--- Exercise prompt ---
Since the data must remain as supplied, reproduce it word for word.

[Extracted records]

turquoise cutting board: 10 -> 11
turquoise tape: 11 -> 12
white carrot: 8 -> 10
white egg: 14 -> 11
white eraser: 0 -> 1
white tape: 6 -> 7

--- Task solution ---
turquoise cutting board: 10 -> 11
turquoise tape: 11 -> 12
white carrot: 8 -> 10
white egg: 14 -> 11
white eraser: 0 -> 1
white tape: 6 -> 7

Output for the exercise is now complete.